- DATASET CONTENT:
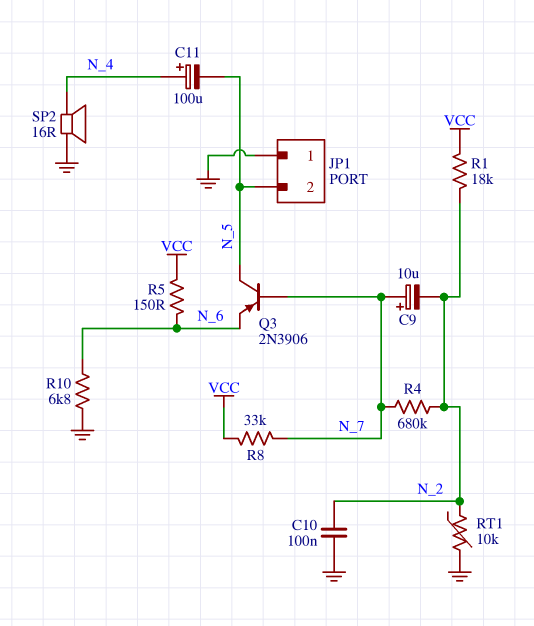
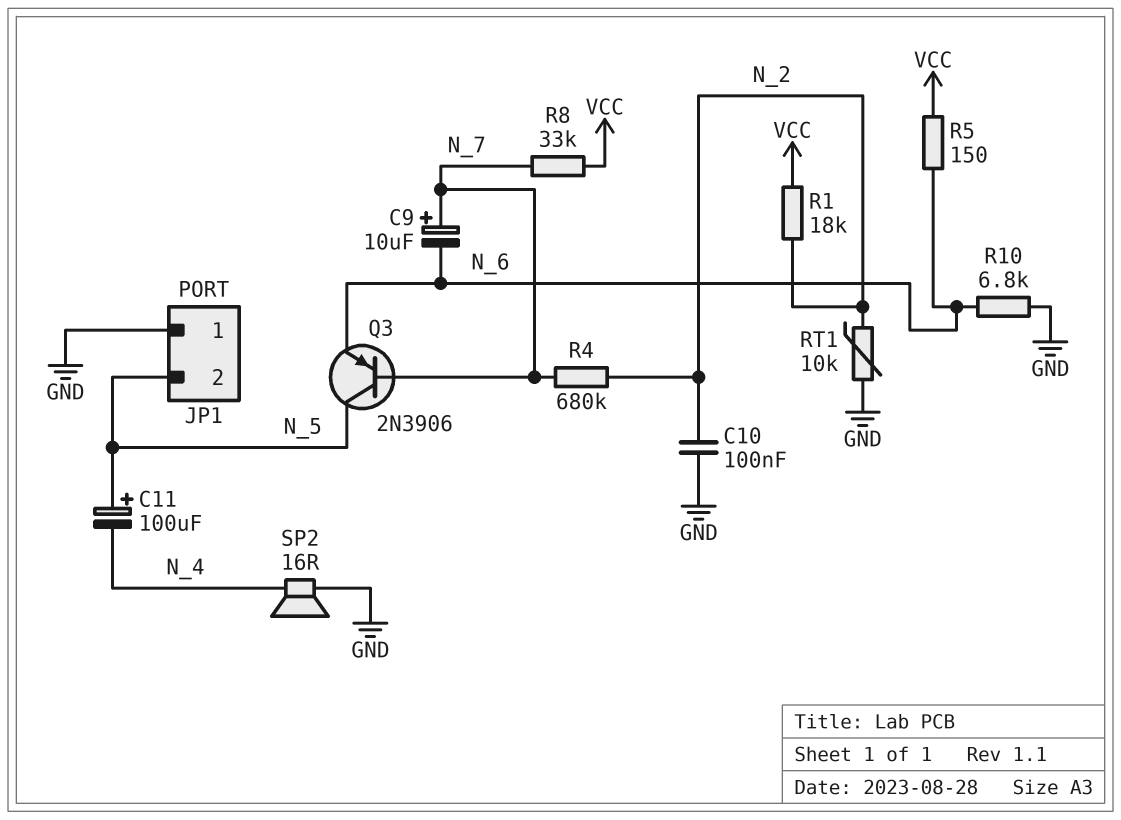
C9: 10uF (plus N_7, minus N_2) -> 10uF (plus N_7, minus N_6)
C11: 100uF (plus N_4, minus N_5) -> 100uF (plus N_5, minus N_4)

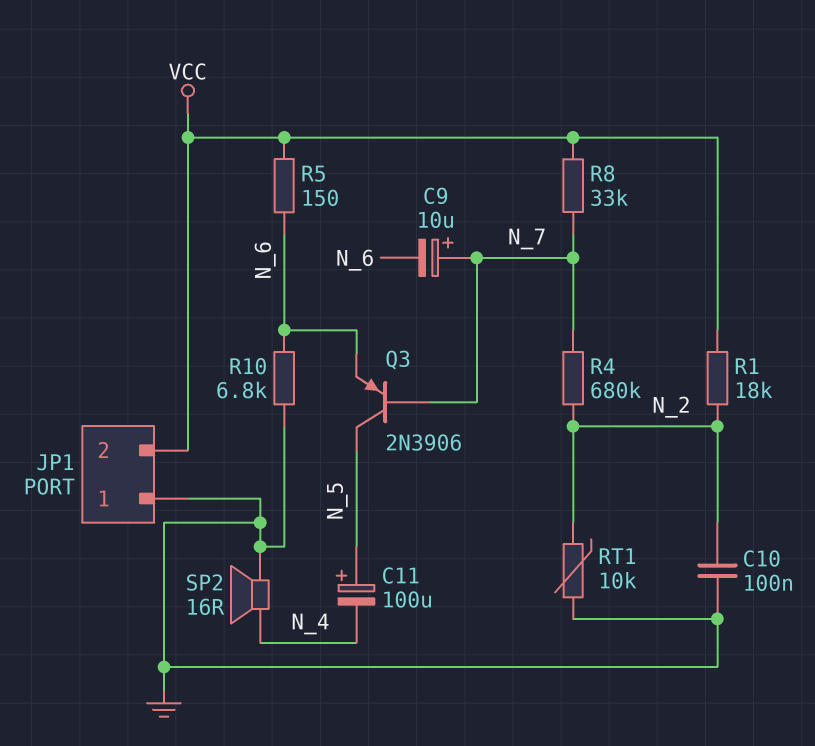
JP1 pin 2: N_5 -> VCC

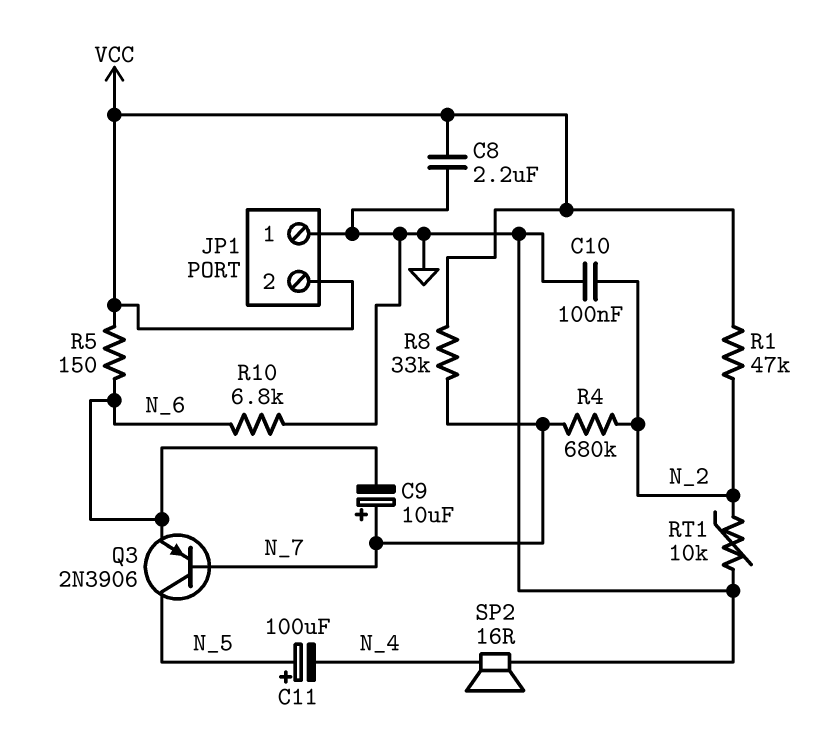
C8: none -> 2.2uF (GND, VCC)
R1: 18k (N_2, VCC) -> 47k (N_2, VCC)

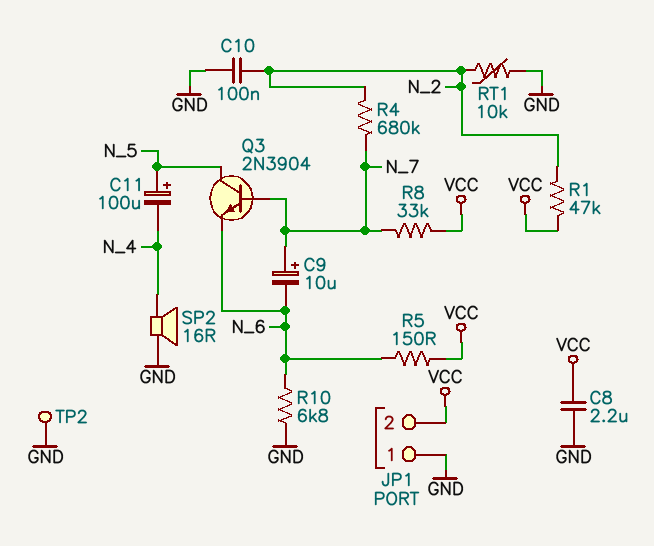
Q3: PNP 2N3906 (B N_7, C N_5, E N_6) -> NPN 2N3904 (B N_7, C N_5, E N_6)
TP2: none -> test point (GND)

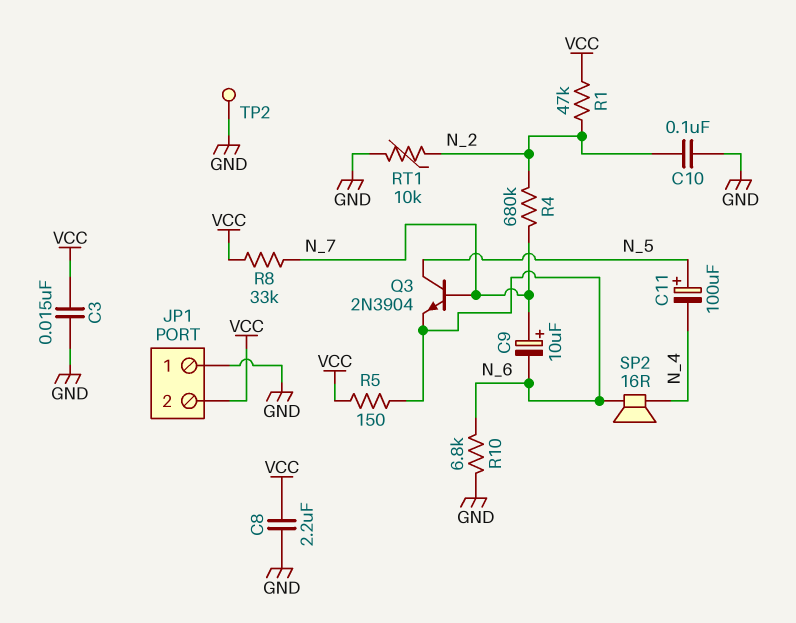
C3: none -> 15nF (GND, VCC)
SP2: speaker 16R (GND, N_4) -> speaker 16R (N_4, N_6)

- WHAT THE EXERCISE ASKS:
A single number is the reply: the count of lines in the entries above that have the word "plus".

- RESULT FOR THIS EXERCISE:
2